START EXERCISE DATA
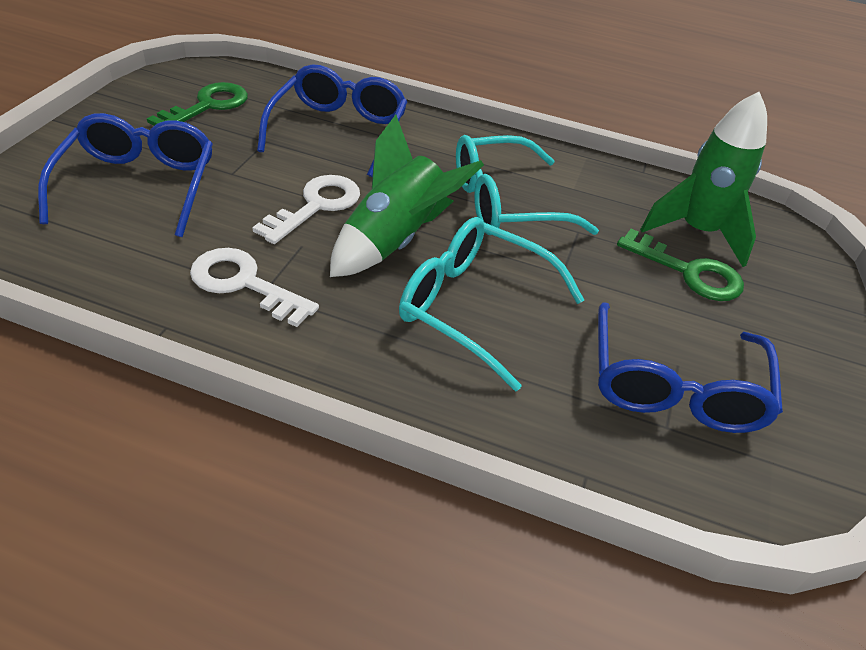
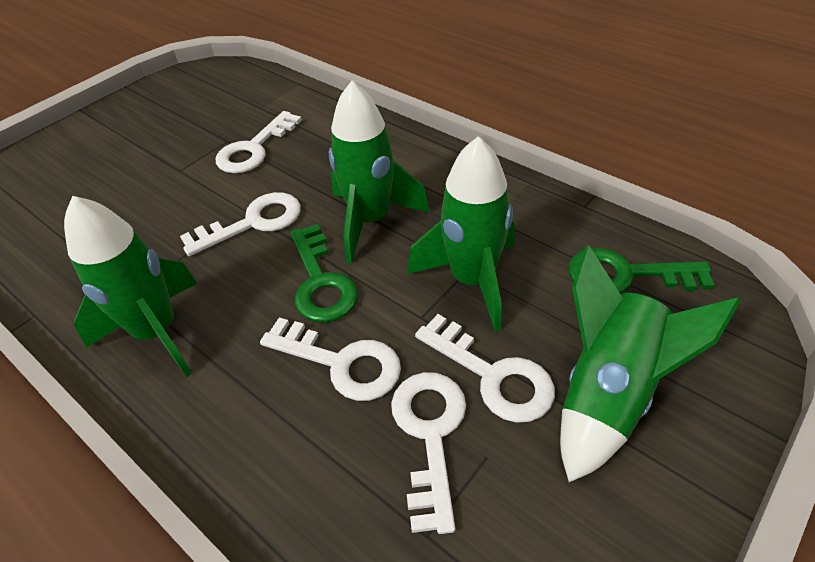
blue glasses: 3 -> 0
green rocket: 2 -> 4
turquoise glasses: 2 -> 0
white key: 2 -> 5

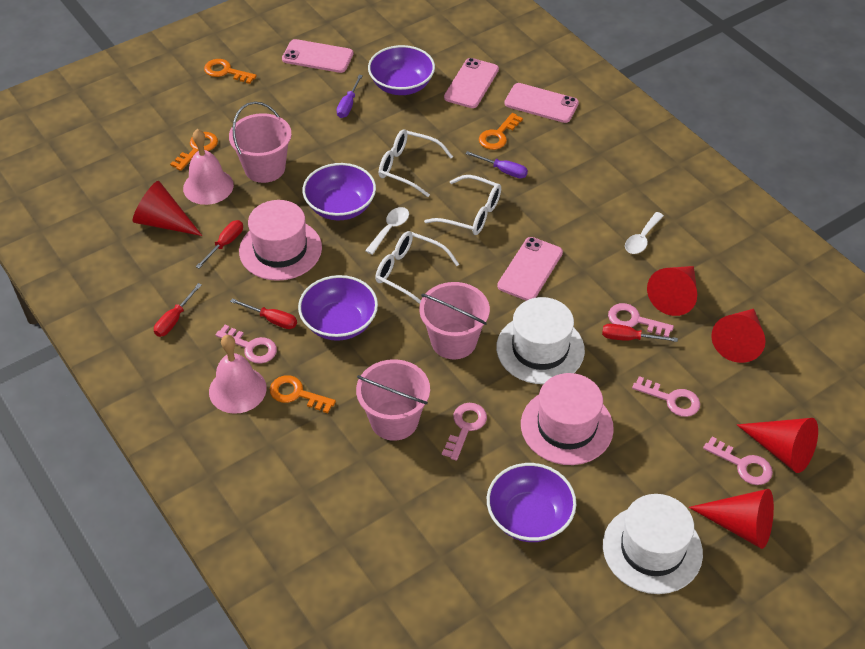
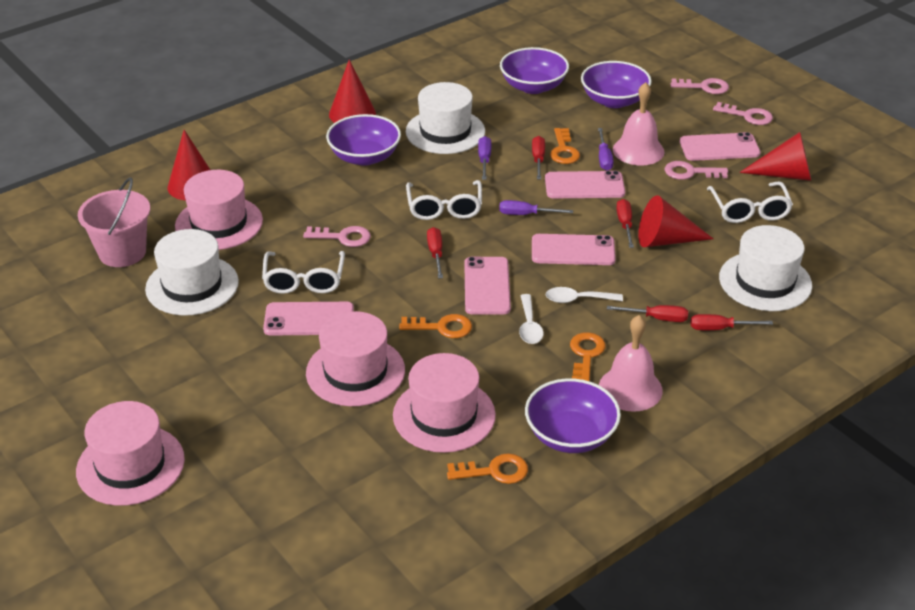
pink bucket: 3 -> 1
pink hat: 2 -> 4
pink key: 5 -> 4
pink phone: 4 -> 5
purple screwdriver: 2 -> 3
red cone: 5 -> 4
red screwdriver: 4 -> 5
white hat: 2 -> 3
END EXERCISE DATA
**WHAT NEEDS TO BE DONE:** One exact copy of the data is required, and it should hold no pictures.

**WRITTEN SOLUTION:**
blue glasses: 3 -> 0
green rocket: 2 -> 4
turquoise glasses: 2 -> 0
white key: 2 -> 5

pink bucket: 3 -> 1
pink hat: 2 -> 4
pink key: 5 -> 4
pink phone: 4 -> 5
purple screwdriver: 2 -> 3
red cone: 5 -> 4
red screwdriver: 4 -> 5
white hat: 2 -> 3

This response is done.